## Exercise prompt
Would you copy exactly the lines in the data below from the one that has "camera: 50 degrees right, 20 degrees up" through the one that has "(818, 261) = (536, 79): purple", dropping any pictures?

## Available data
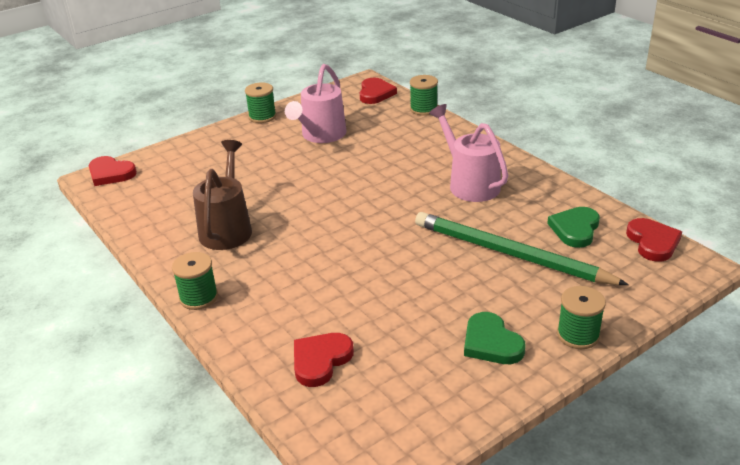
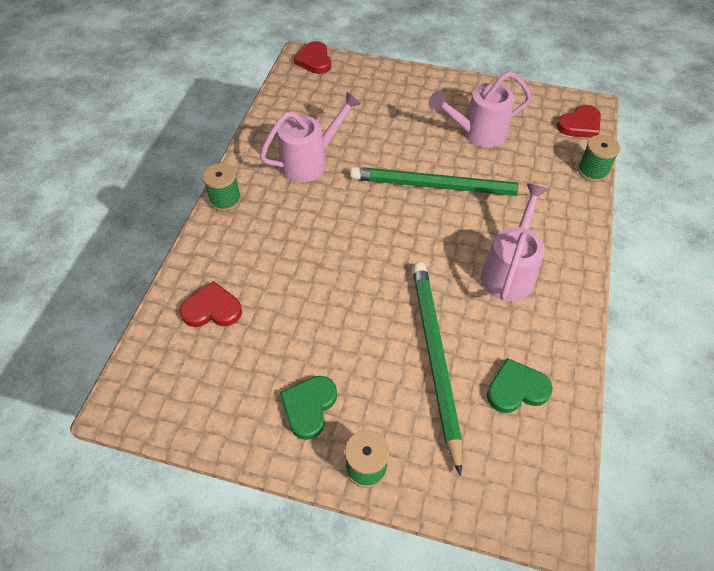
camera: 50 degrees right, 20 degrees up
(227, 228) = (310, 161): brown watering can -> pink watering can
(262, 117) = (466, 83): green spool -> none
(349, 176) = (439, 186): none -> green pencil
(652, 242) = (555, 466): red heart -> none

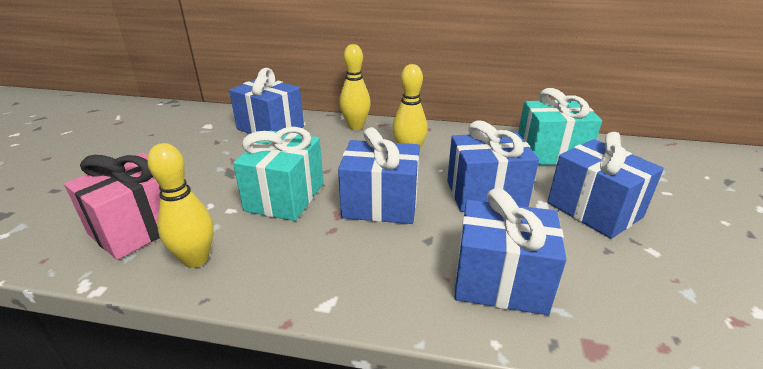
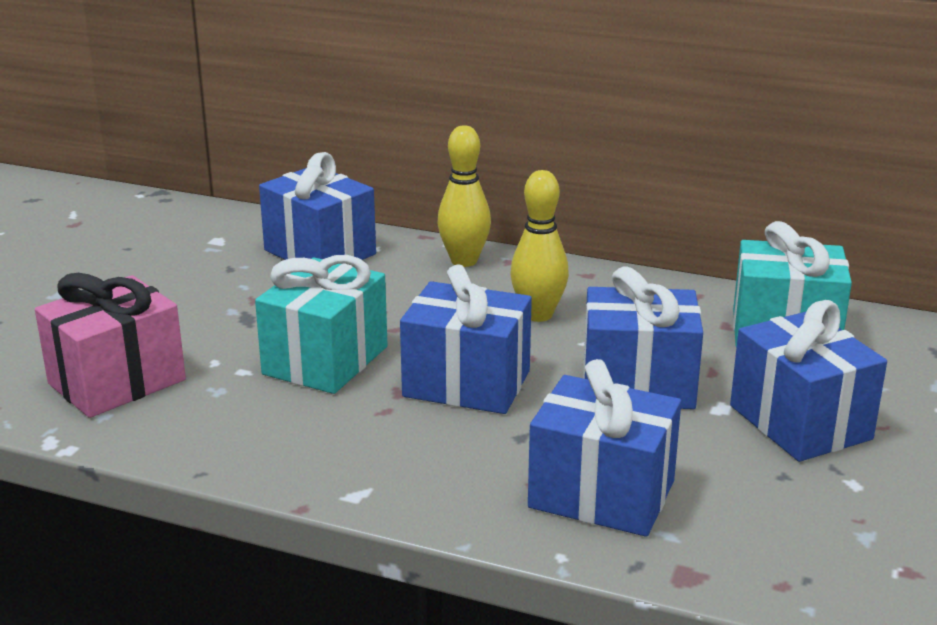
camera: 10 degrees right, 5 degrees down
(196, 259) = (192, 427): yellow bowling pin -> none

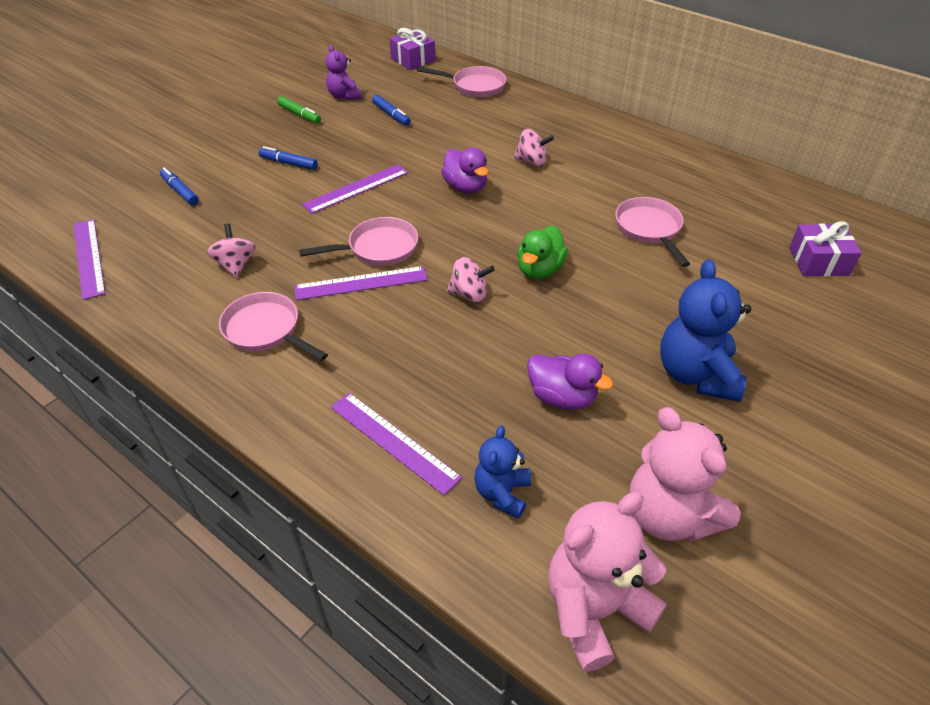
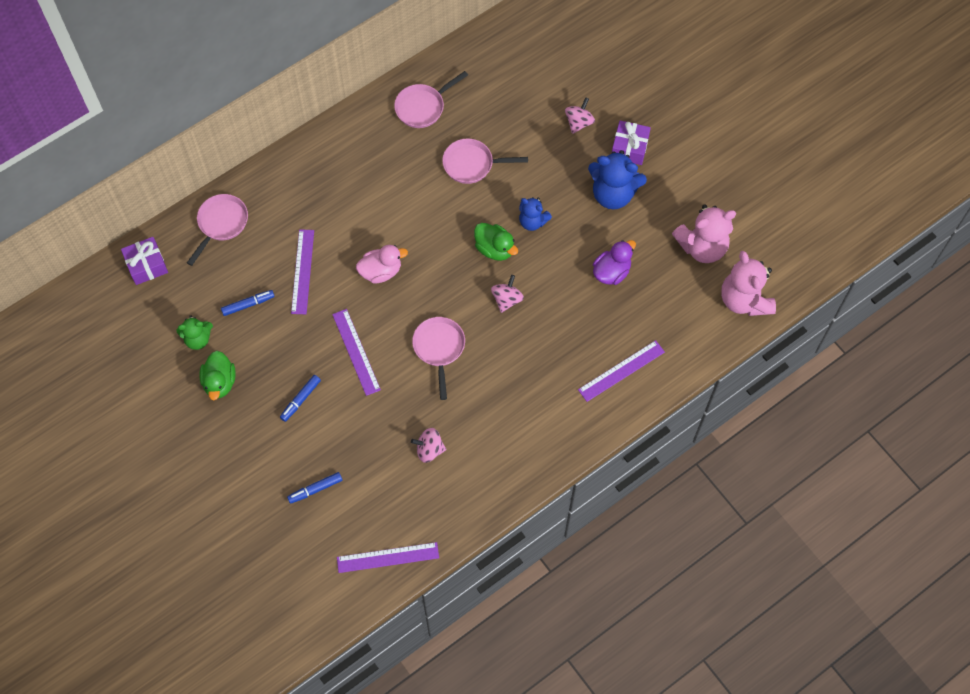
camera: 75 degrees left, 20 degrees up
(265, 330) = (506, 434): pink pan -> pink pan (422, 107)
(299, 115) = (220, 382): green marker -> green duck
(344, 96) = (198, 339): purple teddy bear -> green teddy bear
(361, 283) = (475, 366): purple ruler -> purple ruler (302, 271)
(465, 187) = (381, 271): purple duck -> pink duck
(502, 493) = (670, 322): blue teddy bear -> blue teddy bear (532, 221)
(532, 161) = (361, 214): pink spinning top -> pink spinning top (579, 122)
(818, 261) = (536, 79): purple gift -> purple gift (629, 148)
---
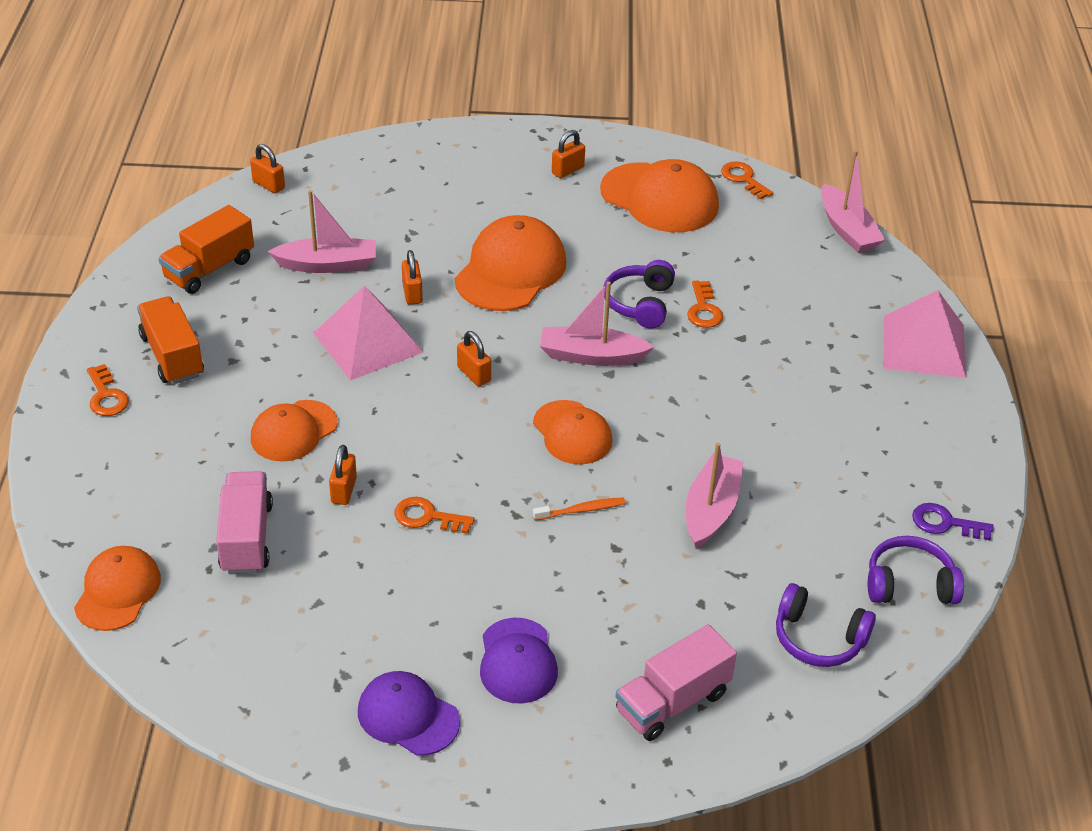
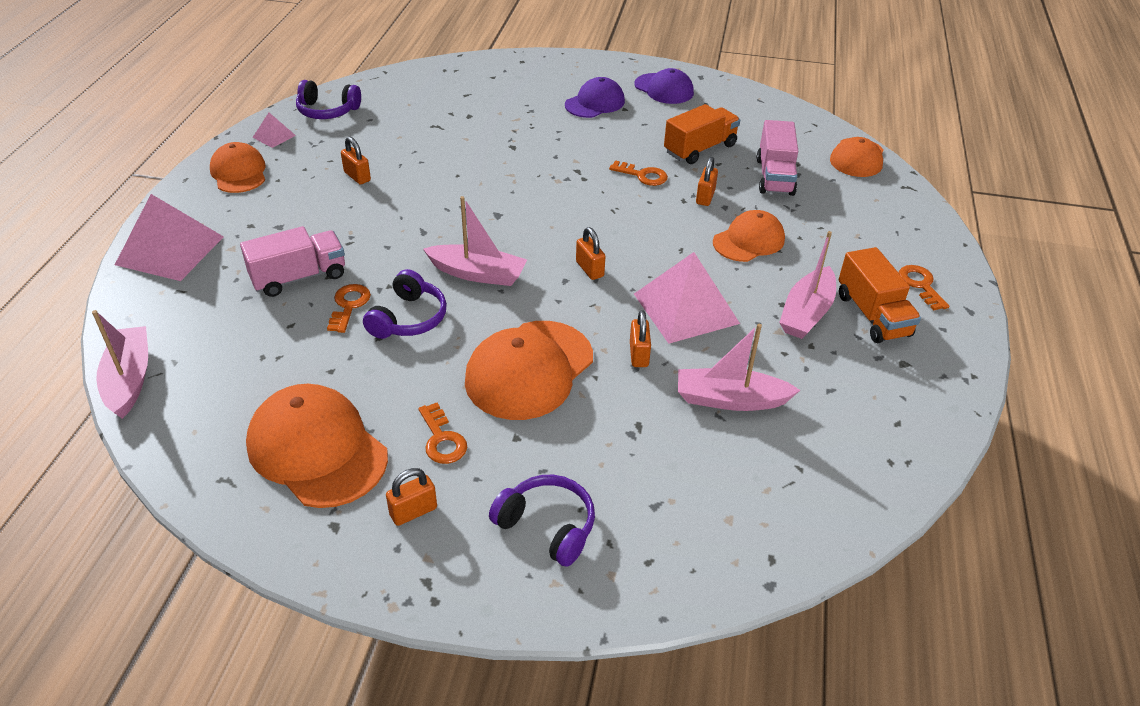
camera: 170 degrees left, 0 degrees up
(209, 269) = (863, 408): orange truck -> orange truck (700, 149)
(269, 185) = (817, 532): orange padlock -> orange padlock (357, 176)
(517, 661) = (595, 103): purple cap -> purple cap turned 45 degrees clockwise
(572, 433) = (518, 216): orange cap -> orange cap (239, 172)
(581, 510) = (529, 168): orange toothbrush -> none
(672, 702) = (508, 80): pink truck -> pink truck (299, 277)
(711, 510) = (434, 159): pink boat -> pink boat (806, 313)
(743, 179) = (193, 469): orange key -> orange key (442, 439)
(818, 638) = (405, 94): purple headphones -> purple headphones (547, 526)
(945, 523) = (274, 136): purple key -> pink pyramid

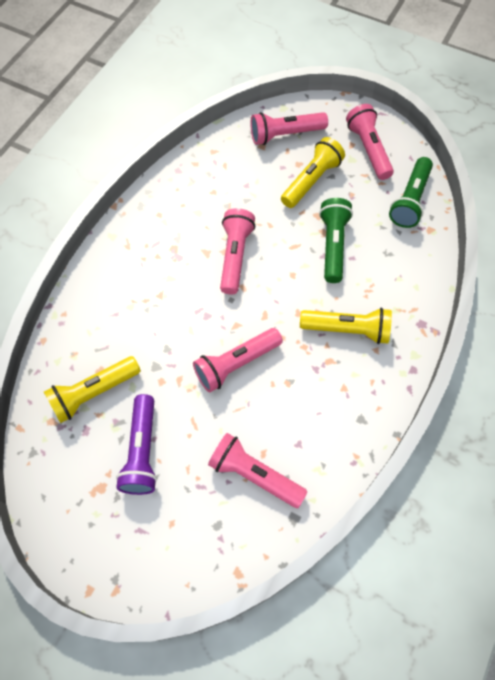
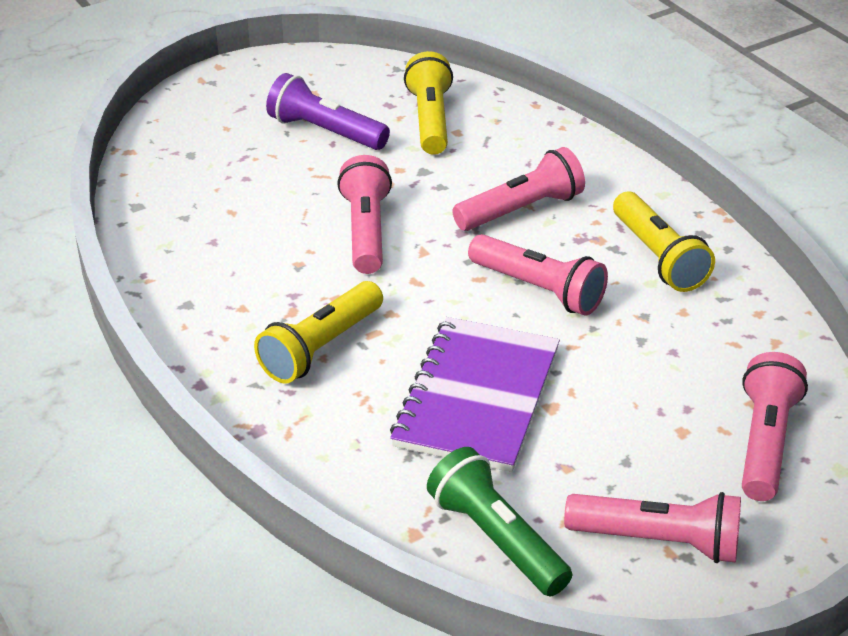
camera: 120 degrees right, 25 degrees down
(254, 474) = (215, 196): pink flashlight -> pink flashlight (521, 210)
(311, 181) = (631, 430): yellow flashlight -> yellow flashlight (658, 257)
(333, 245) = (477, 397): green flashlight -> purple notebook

## Solution for this task
camera: 50 degrees right, 20 degrees up
(227, 228) = (310, 161): brown watering can -> pink watering can
(262, 117) = (466, 83): green spool -> none
(349, 176) = (439, 186): none -> green pencil
(652, 242) = (555, 466): red heart -> none

camera: 10 degrees right, 5 degrees down
(196, 259) = (192, 427): yellow bowling pin -> none

camera: 75 degrees left, 20 degrees up
(265, 330) = (506, 434): pink pan -> pink pan (422, 107)
(299, 115) = (220, 382): green marker -> green duck
(344, 96) = (198, 339): purple teddy bear -> green teddy bear
(361, 283) = (475, 366): purple ruler -> purple ruler (302, 271)
(465, 187) = (381, 271): purple duck -> pink duck
(502, 493) = (670, 322): blue teddy bear -> blue teddy bear (532, 221)
(532, 161) = (361, 214): pink spinning top -> pink spinning top (579, 122)
(818, 261) = (536, 79): purple gift -> purple gift (629, 148)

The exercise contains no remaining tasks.